**Exercise instructions**
Where the records below show a line containing "leaf-green glue |", start copying; end with the line containing "leaf-green carpenter's hammer", and copy it too.

*** Opening of Information ***

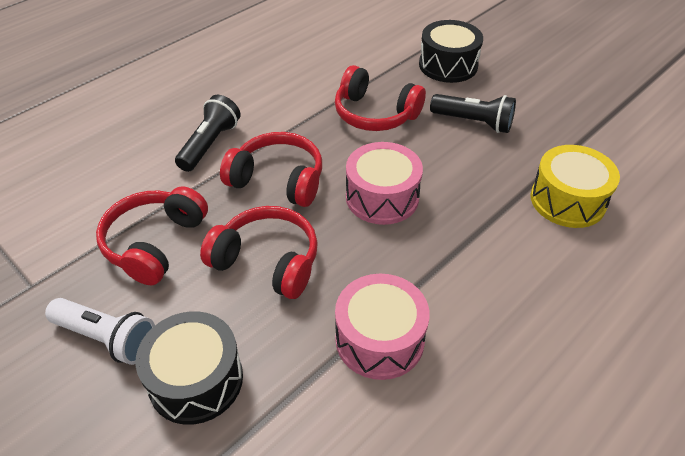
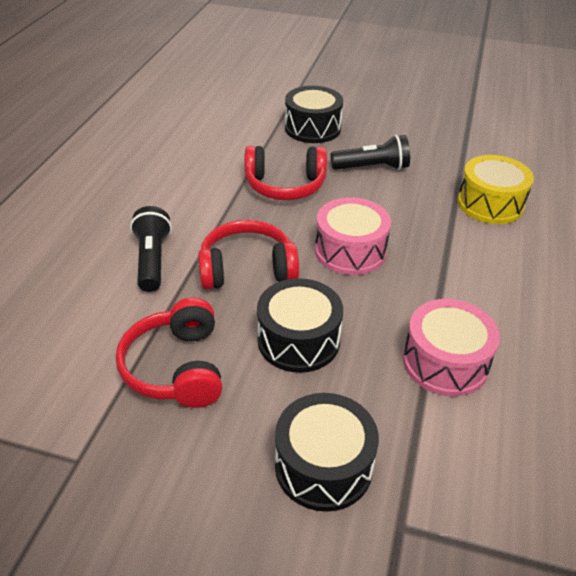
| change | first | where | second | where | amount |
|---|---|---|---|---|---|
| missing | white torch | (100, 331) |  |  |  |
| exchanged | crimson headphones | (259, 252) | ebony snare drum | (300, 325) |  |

*** Close of Information ***
*** Opening of Information ***

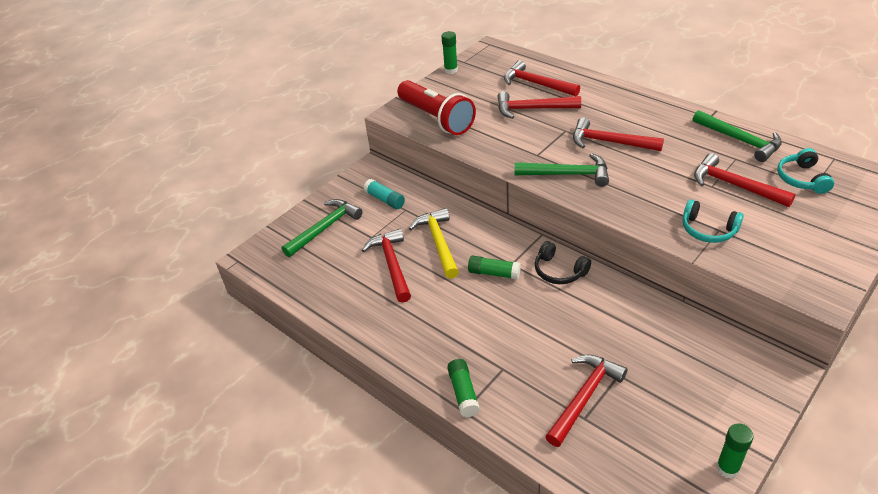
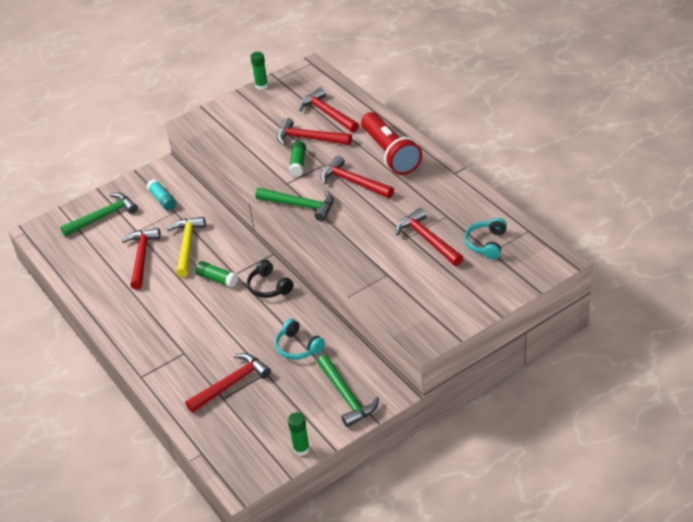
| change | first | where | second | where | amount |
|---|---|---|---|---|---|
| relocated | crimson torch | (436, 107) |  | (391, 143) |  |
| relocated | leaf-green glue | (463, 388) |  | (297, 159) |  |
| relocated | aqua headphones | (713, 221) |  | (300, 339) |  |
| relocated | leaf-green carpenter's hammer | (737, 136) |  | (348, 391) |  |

*** Close of Information ***

**The completed task**
| relocated | leaf-green glue | (463, 388) |  | (297, 159) |  |
| relocated | aqua headphones | (713, 221) |  | (300, 339) |  |
| relocated | leaf-green carpenter's hammer | (737, 136) |  | (348, 391) |  |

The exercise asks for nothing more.